- Required action
Tell how many lines in the data hold "turquoise", giving that figure alone.

- Records for this exercise

━━━━━━━━━━━━━━━━━━━━

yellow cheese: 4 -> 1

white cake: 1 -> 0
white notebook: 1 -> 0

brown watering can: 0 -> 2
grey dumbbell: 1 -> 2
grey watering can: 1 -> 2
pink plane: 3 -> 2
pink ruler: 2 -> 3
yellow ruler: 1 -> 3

━━━━━━━━━━━━━━━━━━━━

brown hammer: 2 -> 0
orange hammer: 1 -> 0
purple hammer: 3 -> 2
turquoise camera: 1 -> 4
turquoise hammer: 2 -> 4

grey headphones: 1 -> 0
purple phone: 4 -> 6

━━━━━━━━━━━━━━━━━━━━

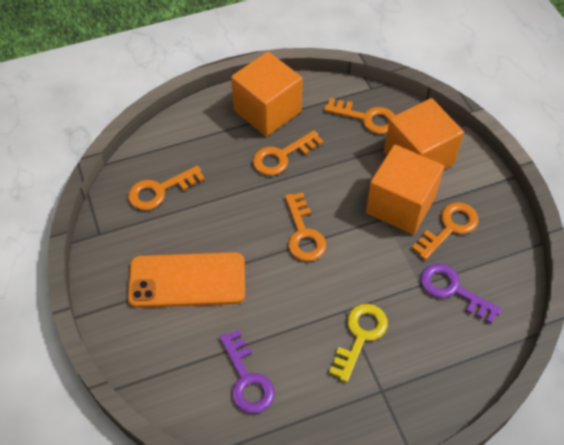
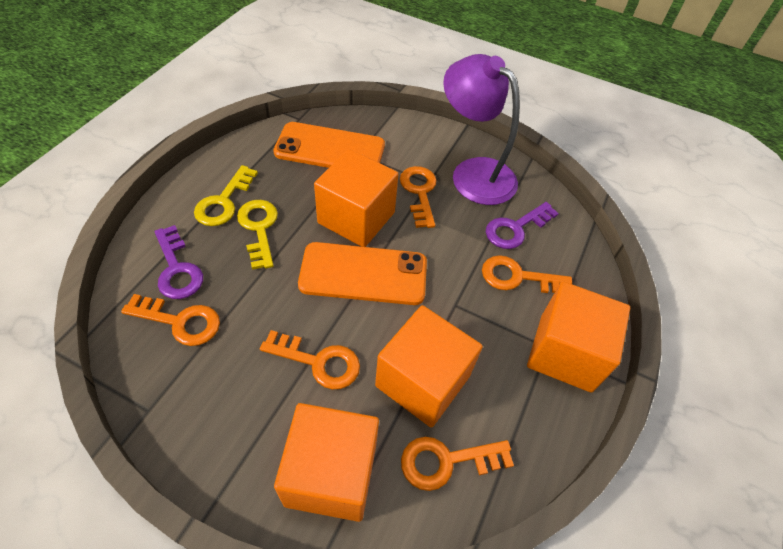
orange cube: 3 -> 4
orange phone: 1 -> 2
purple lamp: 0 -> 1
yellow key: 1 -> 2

━━━━━━━━━━━━━━━━━━━━

- Response
2